• DATA FOR REVIEW

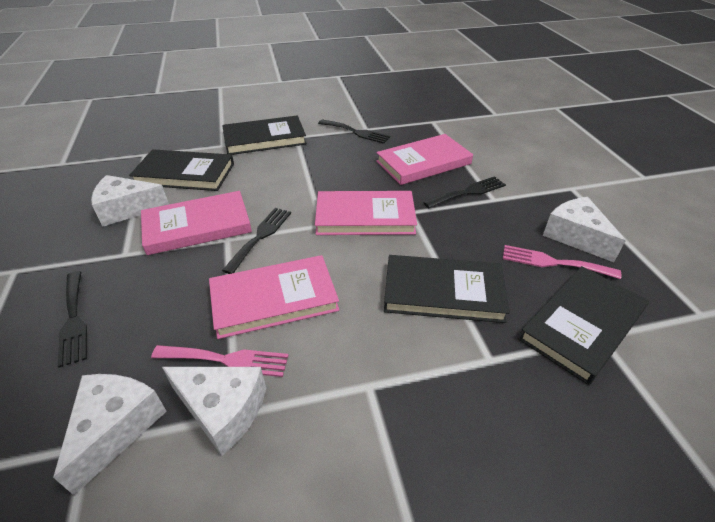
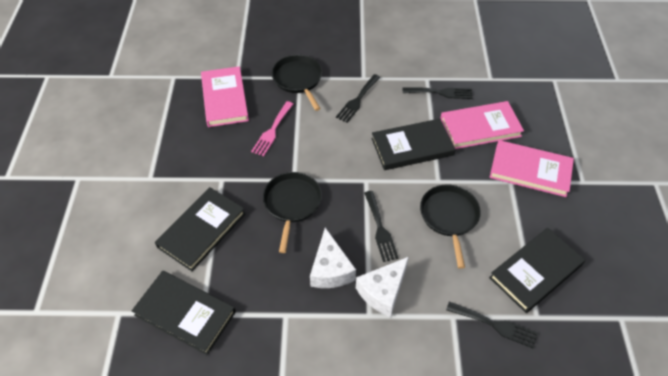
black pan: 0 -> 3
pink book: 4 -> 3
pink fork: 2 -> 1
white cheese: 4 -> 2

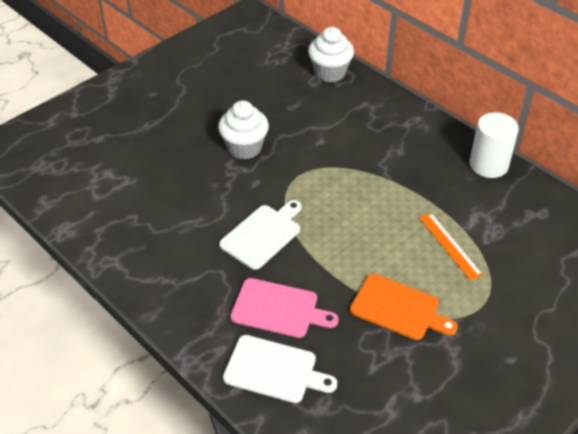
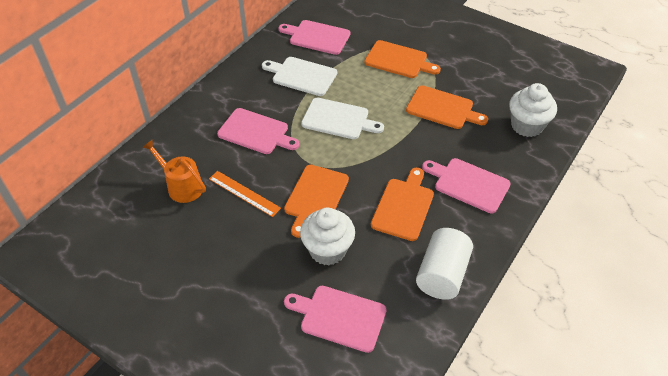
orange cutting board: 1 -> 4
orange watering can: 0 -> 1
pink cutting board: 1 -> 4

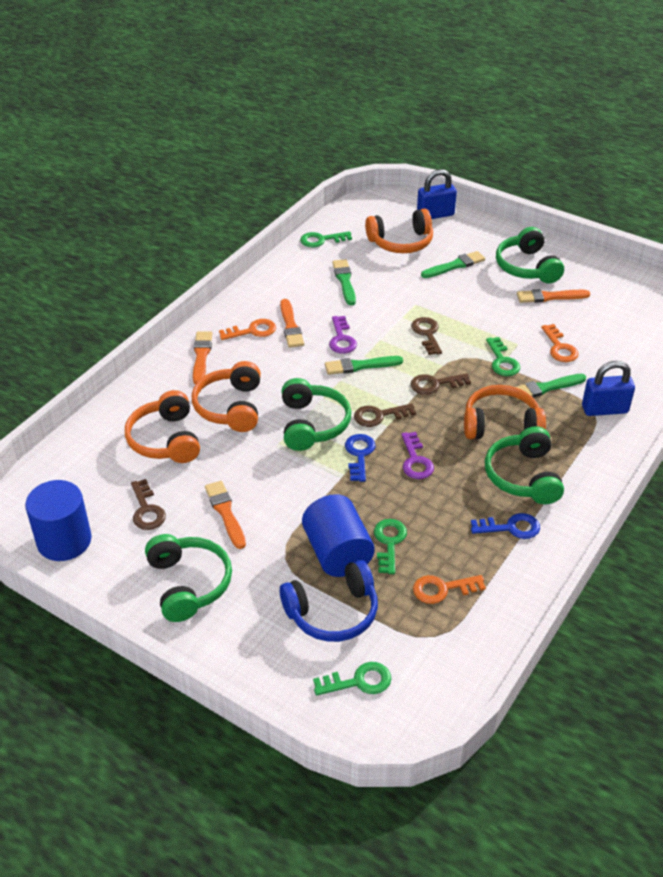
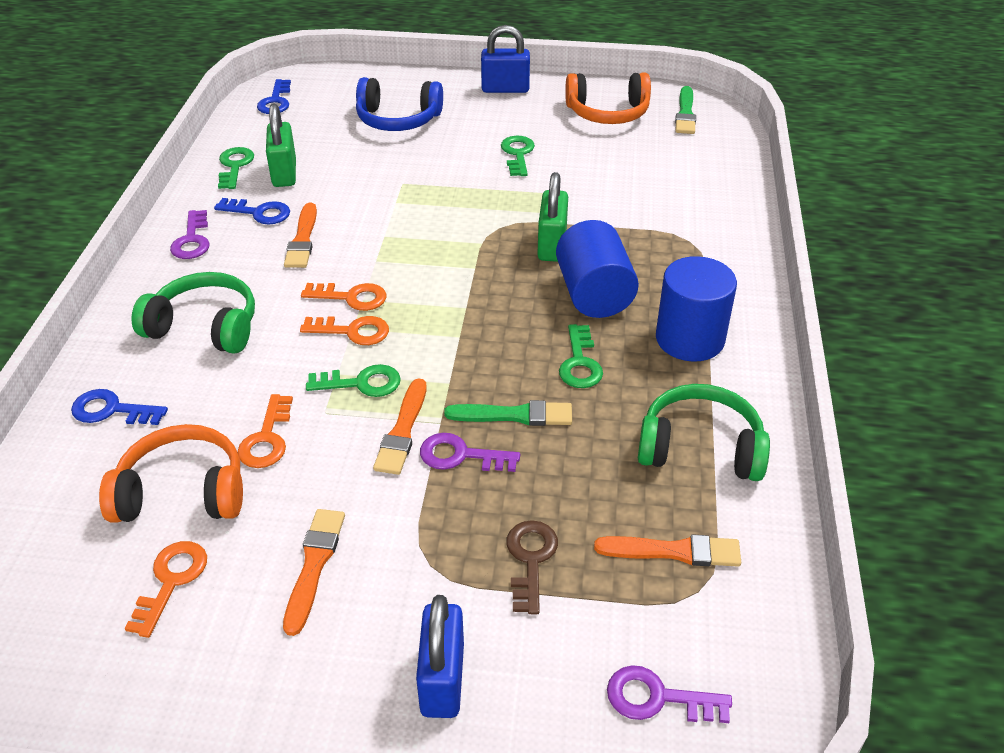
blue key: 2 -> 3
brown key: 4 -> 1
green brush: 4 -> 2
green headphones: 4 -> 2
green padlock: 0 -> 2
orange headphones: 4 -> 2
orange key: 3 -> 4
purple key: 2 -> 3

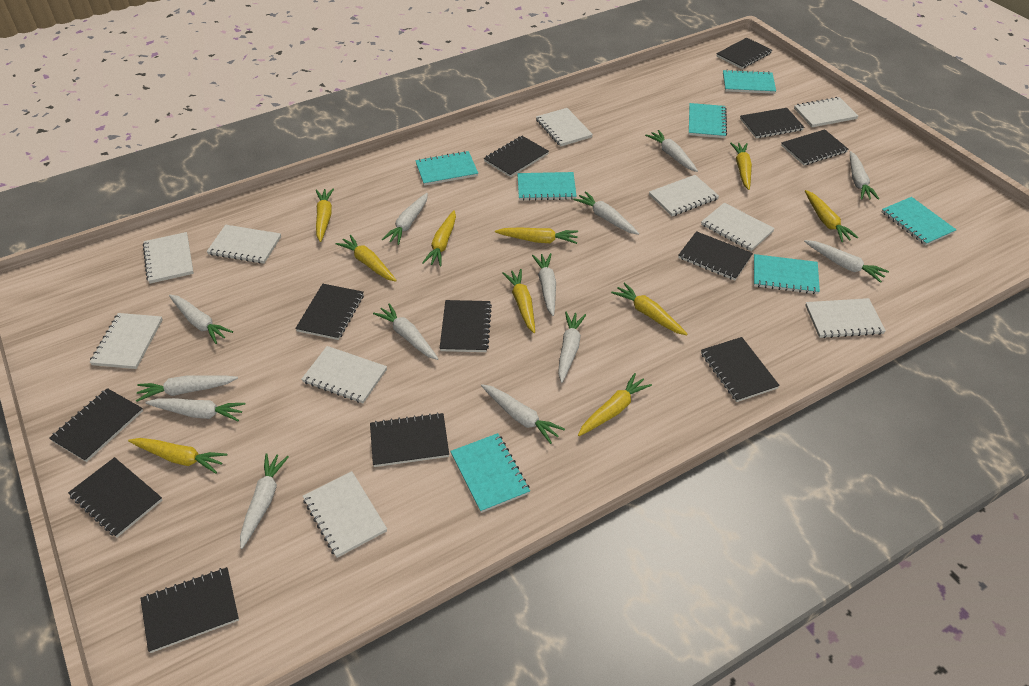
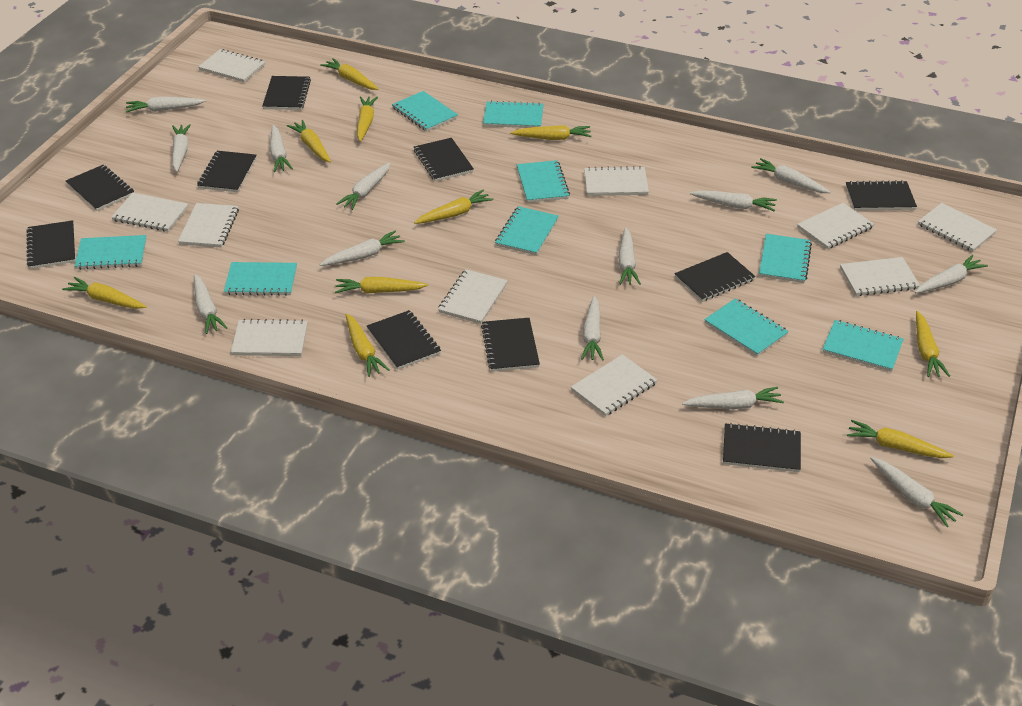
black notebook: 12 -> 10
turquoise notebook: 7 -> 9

• EXERCISE BRIEF
Print all the material above verbatim and omit its pictures.

• RESPONSE TO THIS EXERCISE
black pan: 0 -> 3
pink book: 4 -> 3
pink fork: 2 -> 1
white cheese: 4 -> 2

orange cutting board: 1 -> 4
orange watering can: 0 -> 1
pink cutting board: 1 -> 4

blue key: 2 -> 3
brown key: 4 -> 1
green brush: 4 -> 2
green headphones: 4 -> 2
green padlock: 0 -> 2
orange headphones: 4 -> 2
orange key: 3 -> 4
purple key: 2 -> 3

black notebook: 12 -> 10
turquoise notebook: 7 -> 9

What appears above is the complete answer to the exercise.